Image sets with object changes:
----------------

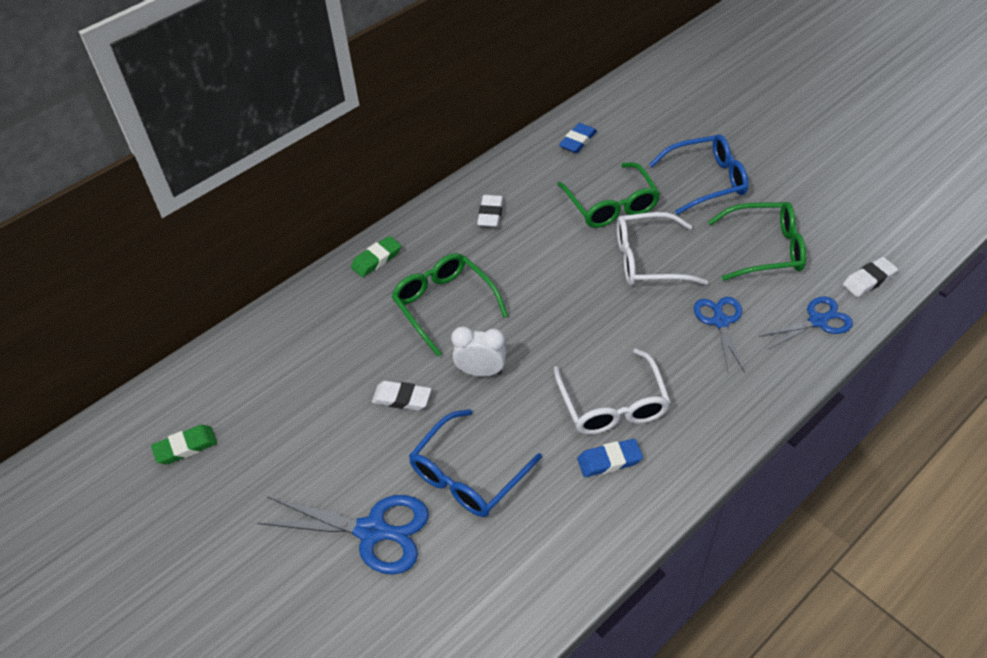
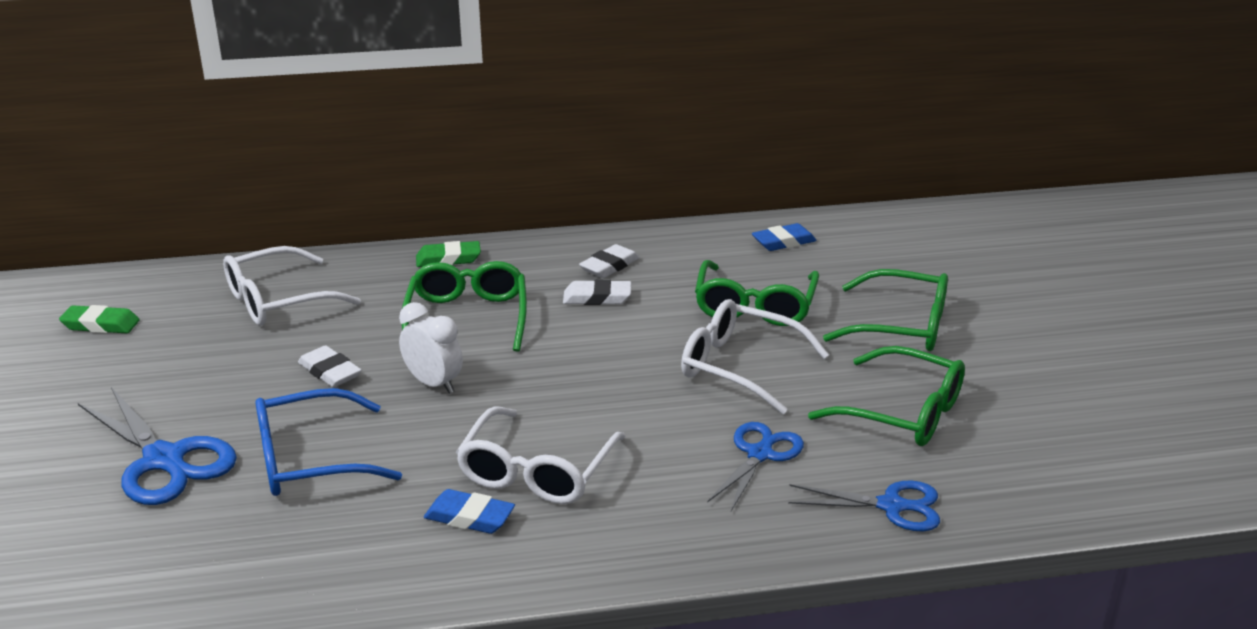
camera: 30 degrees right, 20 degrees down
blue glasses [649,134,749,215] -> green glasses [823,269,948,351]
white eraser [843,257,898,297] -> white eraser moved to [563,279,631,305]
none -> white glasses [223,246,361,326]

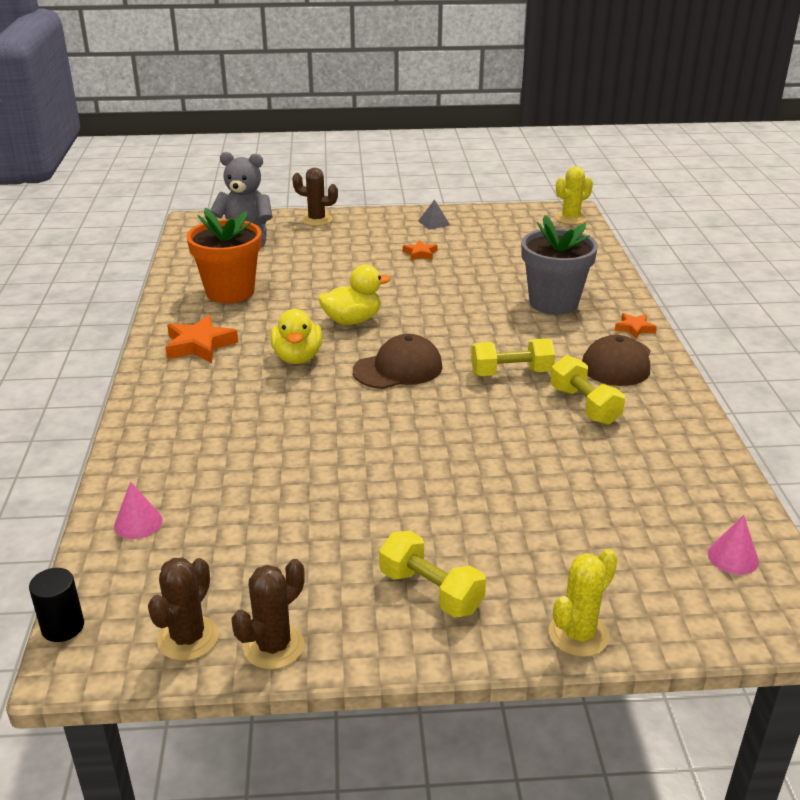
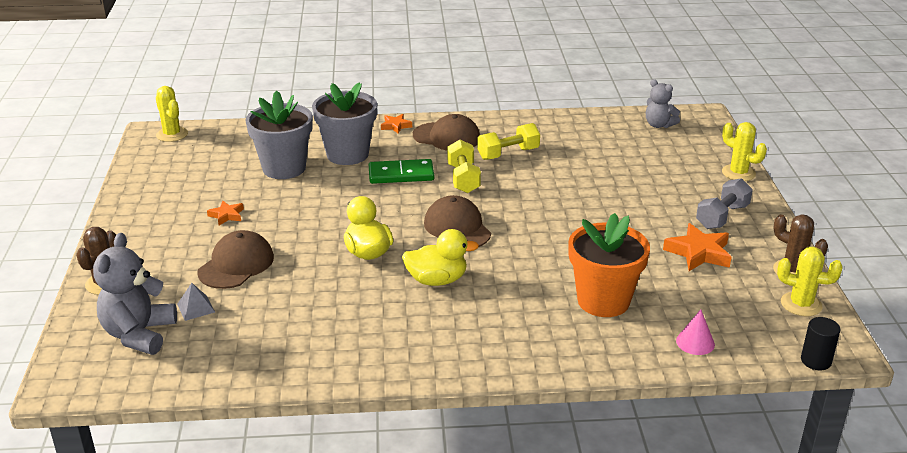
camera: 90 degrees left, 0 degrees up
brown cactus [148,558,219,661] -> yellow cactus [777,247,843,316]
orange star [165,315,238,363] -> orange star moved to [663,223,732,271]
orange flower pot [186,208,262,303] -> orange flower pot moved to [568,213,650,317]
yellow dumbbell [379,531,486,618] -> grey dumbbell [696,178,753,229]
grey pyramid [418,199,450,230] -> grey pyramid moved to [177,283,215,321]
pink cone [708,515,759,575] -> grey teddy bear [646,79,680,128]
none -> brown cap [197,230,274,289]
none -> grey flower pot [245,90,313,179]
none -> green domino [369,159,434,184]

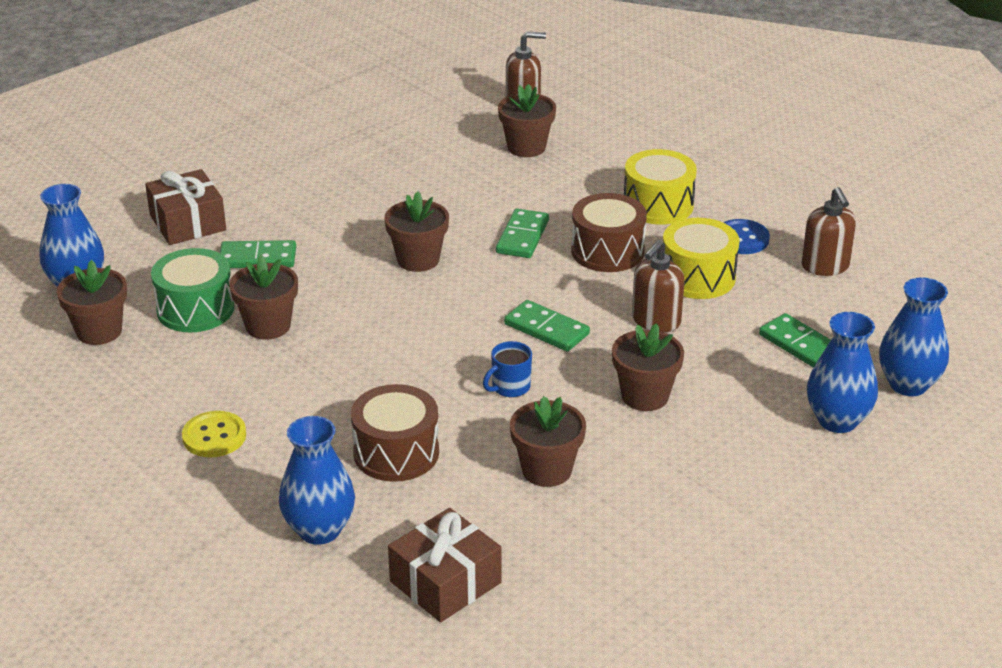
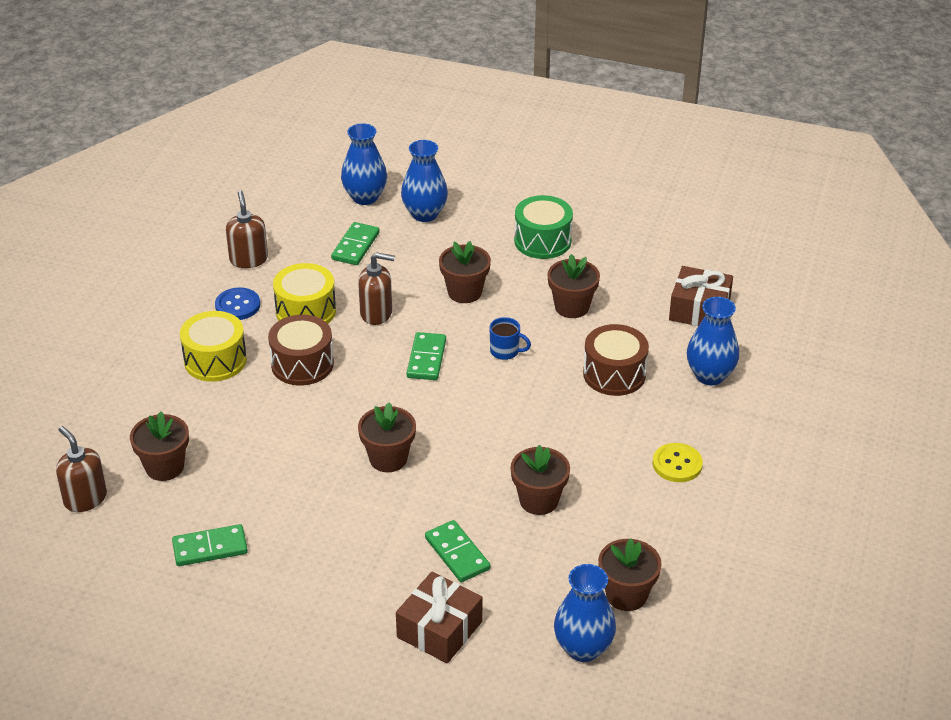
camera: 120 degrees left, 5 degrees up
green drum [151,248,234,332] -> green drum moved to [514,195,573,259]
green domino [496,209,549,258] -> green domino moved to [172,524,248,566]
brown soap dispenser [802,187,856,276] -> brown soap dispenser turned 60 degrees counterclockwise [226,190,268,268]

----------------

Repeat exactly the lines above, beginning at the one containing "none -> white glasses [223,246,361,326]" and ending at the one containing "yellow dumbbell [379,531,486,618]". Do not carry over any pictures.

none -> white glasses [223,246,361,326]

camera: 90 degrees left, 0 degrees up
brown cactus [148,558,219,661] -> yellow cactus [777,247,843,316]
orange star [165,315,238,363] -> orange star moved to [663,223,732,271]
orange flower pot [186,208,262,303] -> orange flower pot moved to [568,213,650,317]
yellow dumbbell [379,531,486,618] -> grey dumbbell [696,178,753,229]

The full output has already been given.